*About this task*. Your answer should consist only of the lines from the line containing "exercise book (purple)" through the last line below, each repeated exactly.
───── Data below ─────
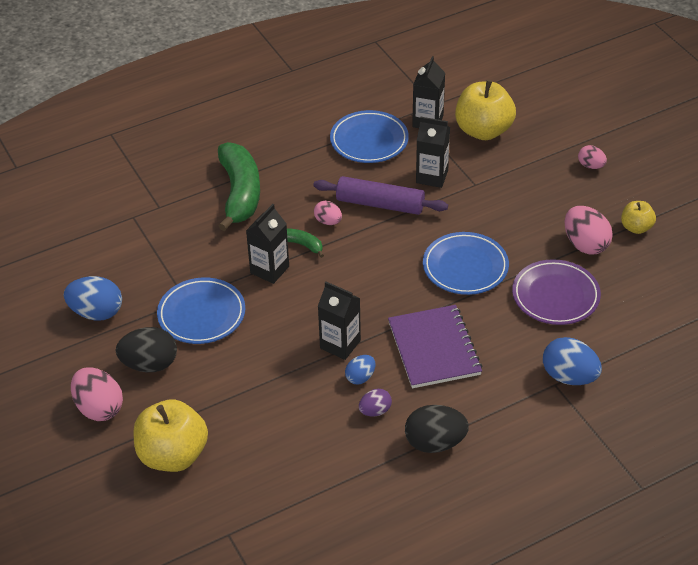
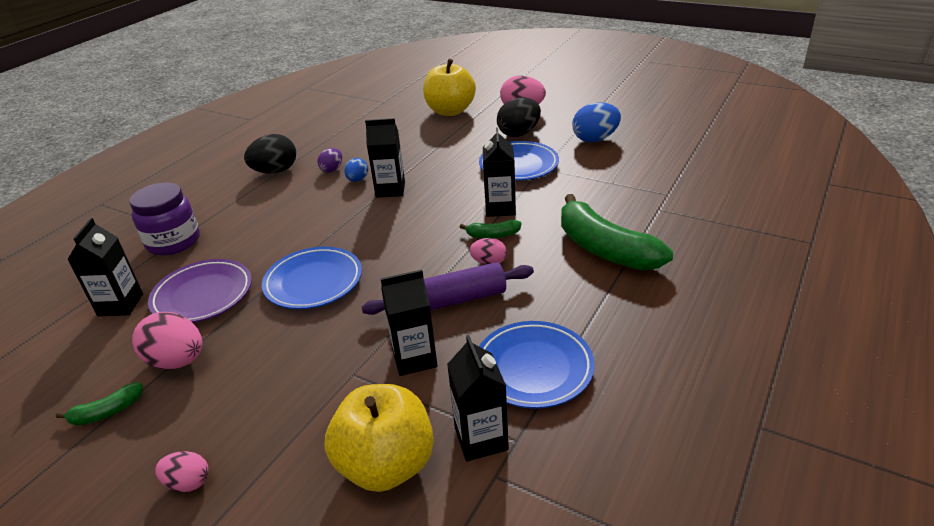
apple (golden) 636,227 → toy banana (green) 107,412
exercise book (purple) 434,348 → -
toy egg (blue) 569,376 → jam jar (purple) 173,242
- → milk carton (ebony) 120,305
─────
*Task response*.
exercise book (purple) 434,348 → -
toy egg (blue) 569,376 → jam jar (purple) 173,242
- → milk carton (ebony) 120,305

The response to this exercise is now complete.